- _Exercise_
Beginning with the first line, transcribe the entries below exactly through the line containing "(148, 429) = (664, 467): pink", inclusive.
────────
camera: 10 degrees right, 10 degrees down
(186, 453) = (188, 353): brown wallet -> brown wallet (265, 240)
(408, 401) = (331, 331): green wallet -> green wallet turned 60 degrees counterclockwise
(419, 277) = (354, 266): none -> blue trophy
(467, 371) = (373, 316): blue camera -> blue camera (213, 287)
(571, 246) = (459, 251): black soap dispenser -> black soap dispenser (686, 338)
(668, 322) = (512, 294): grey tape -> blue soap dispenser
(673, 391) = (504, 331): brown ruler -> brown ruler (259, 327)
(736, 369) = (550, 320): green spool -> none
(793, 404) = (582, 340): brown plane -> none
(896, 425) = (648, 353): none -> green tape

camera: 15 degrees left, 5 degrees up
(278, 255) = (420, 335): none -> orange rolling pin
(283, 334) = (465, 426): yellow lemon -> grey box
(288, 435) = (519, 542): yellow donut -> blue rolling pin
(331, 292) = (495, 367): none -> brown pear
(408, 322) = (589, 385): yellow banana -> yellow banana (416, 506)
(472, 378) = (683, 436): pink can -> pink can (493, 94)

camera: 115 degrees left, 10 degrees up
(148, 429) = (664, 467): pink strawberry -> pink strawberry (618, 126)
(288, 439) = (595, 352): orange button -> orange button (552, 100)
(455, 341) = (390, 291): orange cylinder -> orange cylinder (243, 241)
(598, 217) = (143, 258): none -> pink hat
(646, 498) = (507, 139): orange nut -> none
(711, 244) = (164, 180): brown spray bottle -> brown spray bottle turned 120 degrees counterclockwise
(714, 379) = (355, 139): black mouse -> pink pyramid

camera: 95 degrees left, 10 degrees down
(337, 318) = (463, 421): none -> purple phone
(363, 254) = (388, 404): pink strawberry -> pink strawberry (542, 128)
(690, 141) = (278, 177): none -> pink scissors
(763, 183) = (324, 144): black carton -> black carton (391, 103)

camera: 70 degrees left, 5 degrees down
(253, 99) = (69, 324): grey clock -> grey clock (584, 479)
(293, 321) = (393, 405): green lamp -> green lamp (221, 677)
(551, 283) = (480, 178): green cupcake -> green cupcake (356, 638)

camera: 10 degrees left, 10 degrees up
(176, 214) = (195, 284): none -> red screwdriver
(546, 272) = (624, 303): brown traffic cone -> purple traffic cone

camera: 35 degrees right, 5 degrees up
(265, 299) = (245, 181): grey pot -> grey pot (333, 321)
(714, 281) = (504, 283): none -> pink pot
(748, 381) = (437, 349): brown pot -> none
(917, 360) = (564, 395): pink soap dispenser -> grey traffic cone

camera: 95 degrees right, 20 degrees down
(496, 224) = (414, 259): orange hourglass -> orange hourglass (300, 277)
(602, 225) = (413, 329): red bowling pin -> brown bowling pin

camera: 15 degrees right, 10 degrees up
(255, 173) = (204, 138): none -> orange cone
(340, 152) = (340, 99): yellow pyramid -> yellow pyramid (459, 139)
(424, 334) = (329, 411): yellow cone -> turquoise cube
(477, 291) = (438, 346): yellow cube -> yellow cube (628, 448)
────────
- _Answer section_
camera: 10 degrees right, 10 degrees down
(186, 453) = (188, 353): brown wallet -> brown wallet (265, 240)
(408, 401) = (331, 331): green wallet -> green wallet turned 60 degrees counterclockwise
(419, 277) = (354, 266): none -> blue trophy
(467, 371) = (373, 316): blue camera -> blue camera (213, 287)
(571, 246) = (459, 251): black soap dispenser -> black soap dispenser (686, 338)
(668, 322) = (512, 294): grey tape -> blue soap dispenser
(673, 391) = (504, 331): brown ruler -> brown ruler (259, 327)
(736, 369) = (550, 320): green spool -> none
(793, 404) = (582, 340): brown plane -> none
(896, 425) = (648, 353): none -> green tape

camera: 15 degrees left, 5 degrees up
(278, 255) = (420, 335): none -> orange rolling pin
(283, 334) = (465, 426): yellow lemon -> grey box
(288, 435) = (519, 542): yellow donut -> blue rolling pin
(331, 292) = (495, 367): none -> brown pear
(408, 322) = (589, 385): yellow banana -> yellow banana (416, 506)
(472, 378) = (683, 436): pink can -> pink can (493, 94)

camera: 115 degrees left, 10 degrees up
(148, 429) = (664, 467): pink strawberry -> pink strawberry (618, 126)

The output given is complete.